Source material –

- Opening Delimiter -

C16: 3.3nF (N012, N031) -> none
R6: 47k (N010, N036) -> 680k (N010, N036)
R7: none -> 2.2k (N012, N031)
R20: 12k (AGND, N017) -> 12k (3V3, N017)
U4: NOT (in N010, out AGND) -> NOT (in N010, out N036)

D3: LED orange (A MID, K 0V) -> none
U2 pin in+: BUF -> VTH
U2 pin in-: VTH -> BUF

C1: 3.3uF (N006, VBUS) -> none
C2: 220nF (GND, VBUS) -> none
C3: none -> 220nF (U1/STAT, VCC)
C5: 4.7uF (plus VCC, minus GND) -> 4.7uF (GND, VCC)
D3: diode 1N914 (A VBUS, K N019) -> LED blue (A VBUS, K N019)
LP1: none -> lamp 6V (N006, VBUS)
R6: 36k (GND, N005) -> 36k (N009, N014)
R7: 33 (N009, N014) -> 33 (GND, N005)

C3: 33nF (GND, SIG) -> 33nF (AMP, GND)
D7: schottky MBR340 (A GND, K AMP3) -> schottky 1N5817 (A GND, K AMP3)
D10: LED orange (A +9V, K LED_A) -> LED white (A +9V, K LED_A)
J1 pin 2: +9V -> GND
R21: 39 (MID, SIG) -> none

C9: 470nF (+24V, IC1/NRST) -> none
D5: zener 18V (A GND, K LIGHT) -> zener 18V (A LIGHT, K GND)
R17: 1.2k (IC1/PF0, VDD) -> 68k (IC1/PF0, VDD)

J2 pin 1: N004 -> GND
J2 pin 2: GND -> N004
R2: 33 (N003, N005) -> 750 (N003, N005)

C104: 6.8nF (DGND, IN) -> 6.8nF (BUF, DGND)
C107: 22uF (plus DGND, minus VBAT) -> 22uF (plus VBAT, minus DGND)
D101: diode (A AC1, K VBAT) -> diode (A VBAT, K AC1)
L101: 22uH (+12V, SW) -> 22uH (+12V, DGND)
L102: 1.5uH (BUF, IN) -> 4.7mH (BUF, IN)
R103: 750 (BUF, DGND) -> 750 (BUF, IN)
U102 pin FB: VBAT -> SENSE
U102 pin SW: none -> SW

- Closing Delimiter -

What to work on – Repeat the whole listing exactly.

Answer box –
C16: 3.3nF (N012, N031) -> none
R6: 47k (N010, N036) -> 680k (N010, N036)
R7: none -> 2.2k (N012, N031)
R20: 12k (AGND, N017) -> 12k (3V3, N017)
U4: NOT (in N010, out AGND) -> NOT (in N010, out N036)

D3: LED orange (A MID, K 0V) -> none
U2 pin in+: BUF -> VTH
U2 pin in-: VTH -> BUF

C1: 3.3uF (N006, VBUS) -> none
C2: 220nF (GND, VBUS) -> none
C3: none -> 220nF (U1/STAT, VCC)
C5: 4.7uF (plus VCC, minus GND) -> 4.7uF (GND, VCC)
D3: diode 1N914 (A VBUS, K N019) -> LED blue (A VBUS, K N019)
LP1: none -> lamp 6V (N006, VBUS)
R6: 36k (GND, N005) -> 36k (N009, N014)
R7: 33 (N009, N014) -> 33 (GND, N005)

C3: 33nF (GND, SIG) -> 33nF (AMP, GND)
D7: schottky MBR340 (A GND, K AMP3) -> schottky 1N5817 (A GND, K AMP3)
D10: LED orange (A +9V, K LED_A) -> LED white (A +9V, K LED_A)
J1 pin 2: +9V -> GND
R21: 39 (MID, SIG) -> none

C9: 470nF (+24V, IC1/NRST) -> none
D5: zener 18V (A GND, K LIGHT) -> zener 18V (A LIGHT, K GND)
R17: 1.2k (IC1/PF0, VDD) -> 68k (IC1/PF0, VDD)

J2 pin 1: N004 -> GND
J2 pin 2: GND -> N004
R2: 33 (N003, N005) -> 750 (N003, N005)

C104: 6.8nF (DGND, IN) -> 6.8nF (BUF, DGND)
C107: 22uF (plus DGND, minus VBAT) -> 22uF (plus VBAT, minus DGND)
D101: diode (A AC1, K VBAT) -> diode (A VBAT, K AC1)
L101: 22uH (+12V, SW) -> 22uH (+12V, DGND)
L102: 1.5uH (BUF, IN) -> 4.7mH (BUF, IN)
R103: 750 (BUF, DGND) -> 750 (BUF, IN)
U102 pin FB: VBAT -> SENSE
U102 pin SW: none -> SW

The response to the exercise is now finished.